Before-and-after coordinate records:
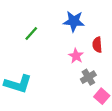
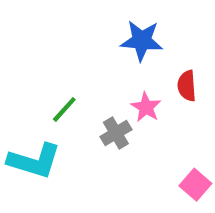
green line: (31, 34) -> (64, 109), moved
gray cross: (88, 77) -> (116, 133), moved

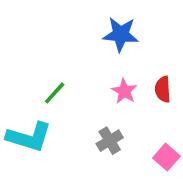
red semicircle: (187, 86) -> (163, 89), moved
gray cross: (116, 133) -> (110, 141), moved

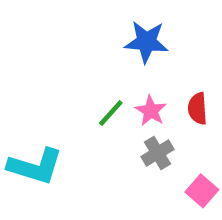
green line: (55, 93) -> (111, 113), moved
gray cross: (110, 141) -> (157, 153), moved

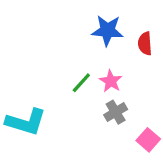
red semicircle: (197, 109) -> (145, 44), moved

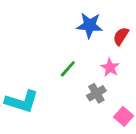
red semicircle: (145, 44) -> (121, 36), turned 36
pink star: (111, 81) -> (110, 67), moved

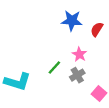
pink star: (110, 67) -> (79, 54), moved
green line: (68, 69) -> (54, 67), moved

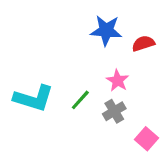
red semicircle: (97, 29) -> (143, 43), turned 40
cyan L-shape: (17, 82) -> (34, 98), moved

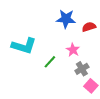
cyan L-shape: (34, 98) -> (24, 46), moved
gray cross: (114, 111) -> (82, 69), moved

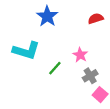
blue star: (66, 19) -> (47, 16), moved, turned 30
red semicircle: (89, 27) -> (96, 19), moved

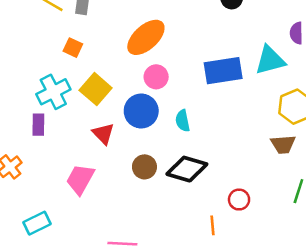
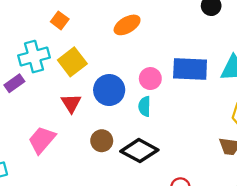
orange ellipse: (146, 37) -> (127, 25), size x0.7
pink circle: (156, 77) -> (150, 79), moved
purple rectangle: (38, 125) -> (14, 83), turned 42

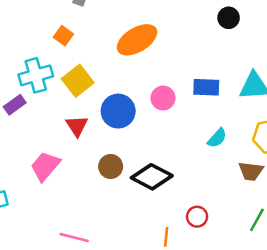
orange ellipse: (127, 25) -> (137, 40), size x1.4
blue rectangle: (190, 69) -> (206, 87), size x0.7
cyan semicircle: (144, 106) -> (217, 138), moved, turned -138

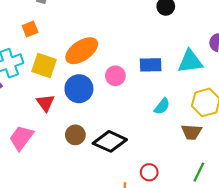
orange square: (63, 36) -> (30, 29), turned 35
orange ellipse: (137, 40) -> (82, 51), moved
yellow square: (78, 81) -> (44, 66), turned -30

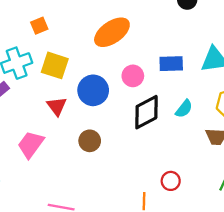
orange ellipse: (82, 51) -> (112, 32), moved
black diamond: (110, 141) -> (146, 112), moved, turned -52

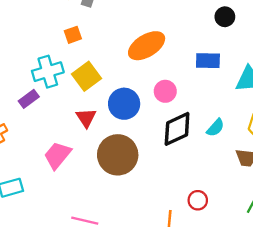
blue rectangle: (171, 64) -> (208, 61), moved
yellow square: (55, 65) -> (86, 76), turned 32
brown circle: (90, 141) -> (118, 155), size x1.8

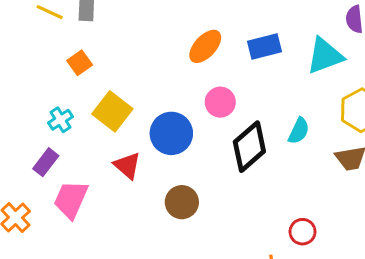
orange ellipse: (147, 46) -> (205, 46), moved, size x0.7
cyan cross: (48, 72) -> (60, 120), size x0.6
pink trapezoid: (57, 155) -> (71, 199), moved
brown circle: (118, 155) -> (182, 202), size x0.6

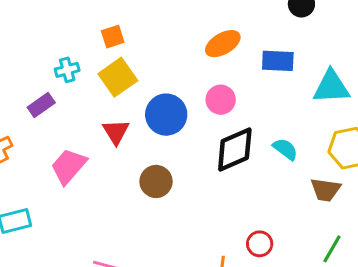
orange square: (80, 63) -> (113, 37), moved
cyan semicircle: (299, 131) -> (285, 149), turned -96
pink trapezoid: (71, 199) -> (69, 166), moved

PROBLEM REQUIREMENTS
Please set down each entry word for word, without its images.

OUTPUT FOR THIS EXERCISE
green line: (31, 34) -> (64, 109), moved
gray cross: (88, 77) -> (116, 133), moved

red semicircle: (187, 86) -> (163, 89), moved
gray cross: (116, 133) -> (110, 141), moved

green line: (55, 93) -> (111, 113), moved
gray cross: (110, 141) -> (157, 153), moved

red semicircle: (197, 109) -> (145, 44), moved

red semicircle: (145, 44) -> (121, 36), turned 36
pink star: (111, 81) -> (110, 67), moved

pink star: (110, 67) -> (79, 54), moved
green line: (68, 69) -> (54, 67), moved

red semicircle: (97, 29) -> (143, 43), turned 40
cyan L-shape: (17, 82) -> (34, 98), moved

cyan L-shape: (34, 98) -> (24, 46), moved
gray cross: (114, 111) -> (82, 69), moved

blue star: (66, 19) -> (47, 16), moved, turned 30
red semicircle: (89, 27) -> (96, 19), moved

orange ellipse: (146, 37) -> (127, 25), size x0.7
pink circle: (156, 77) -> (150, 79), moved
purple rectangle: (38, 125) -> (14, 83), turned 42

orange ellipse: (127, 25) -> (137, 40), size x1.4
blue rectangle: (190, 69) -> (206, 87), size x0.7
cyan semicircle: (144, 106) -> (217, 138), moved, turned -138

orange square: (63, 36) -> (30, 29), turned 35
orange ellipse: (137, 40) -> (82, 51), moved
yellow square: (78, 81) -> (44, 66), turned -30

orange ellipse: (82, 51) -> (112, 32), moved
black diamond: (110, 141) -> (146, 112), moved, turned -52

blue rectangle: (171, 64) -> (208, 61), moved
yellow square: (55, 65) -> (86, 76), turned 32
brown circle: (90, 141) -> (118, 155), size x1.8

orange ellipse: (147, 46) -> (205, 46), moved, size x0.7
cyan cross: (48, 72) -> (60, 120), size x0.6
pink trapezoid: (57, 155) -> (71, 199), moved
brown circle: (118, 155) -> (182, 202), size x0.6

orange square: (80, 63) -> (113, 37), moved
cyan semicircle: (299, 131) -> (285, 149), turned -96
pink trapezoid: (71, 199) -> (69, 166), moved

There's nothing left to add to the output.